Data provided:
'''

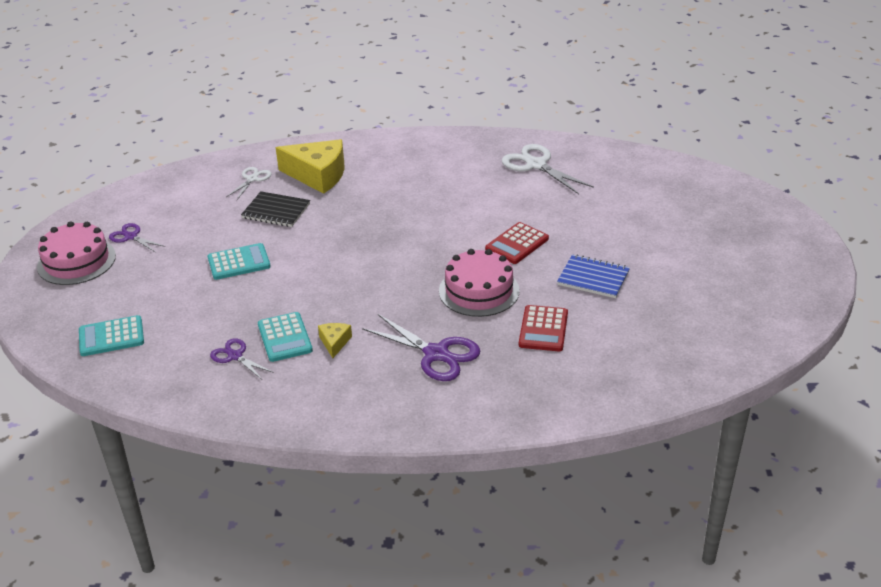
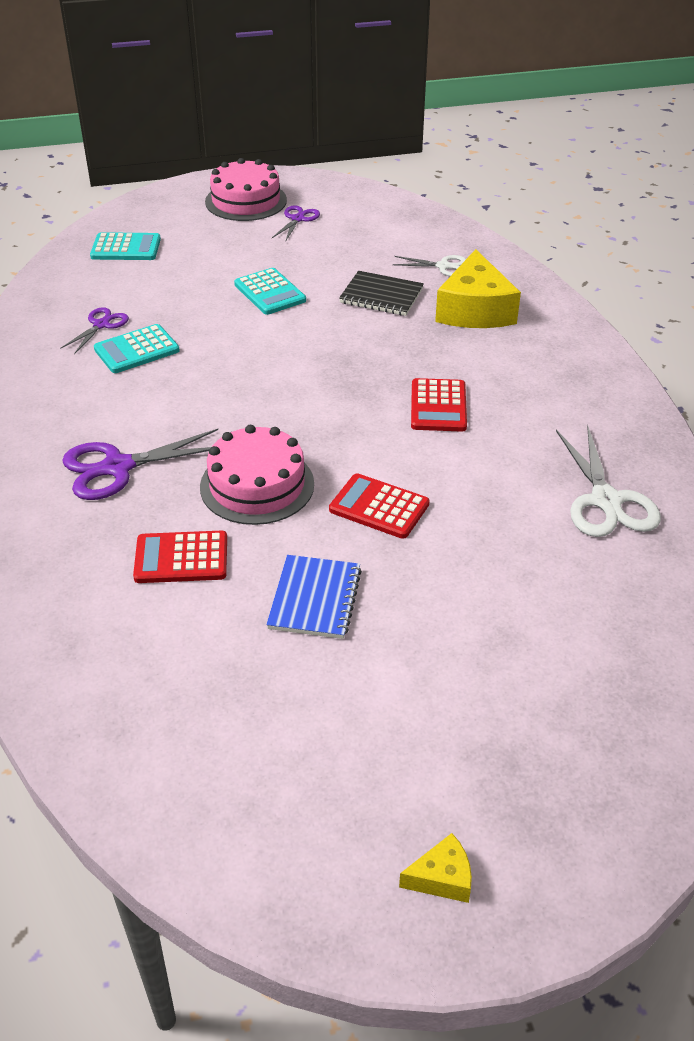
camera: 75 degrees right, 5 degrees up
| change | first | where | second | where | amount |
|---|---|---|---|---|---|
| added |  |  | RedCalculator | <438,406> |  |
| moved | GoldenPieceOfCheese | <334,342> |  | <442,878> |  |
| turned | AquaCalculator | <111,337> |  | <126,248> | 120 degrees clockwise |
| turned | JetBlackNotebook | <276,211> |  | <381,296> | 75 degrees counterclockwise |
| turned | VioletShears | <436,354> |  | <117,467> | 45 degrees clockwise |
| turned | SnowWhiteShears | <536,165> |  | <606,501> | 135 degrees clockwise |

'''

Try it:
Leave the pictures out and repeat exactly the lines from the beginning of the records to the line bearing "120 degrees clockwise |", both ends counted.

Answer to this task:
camera: 75 degrees right, 5 degrees up
| change | first | where | second | where | amount |
|---|---|---|---|---|---|
| added |  |  | RedCalculator | <438,406> |  |
| moved | GoldenPieceOfCheese | <334,342> |  | <442,878> |  |
| turned | AquaCalculator | <111,337> |  | <126,248> | 120 degrees clockwise |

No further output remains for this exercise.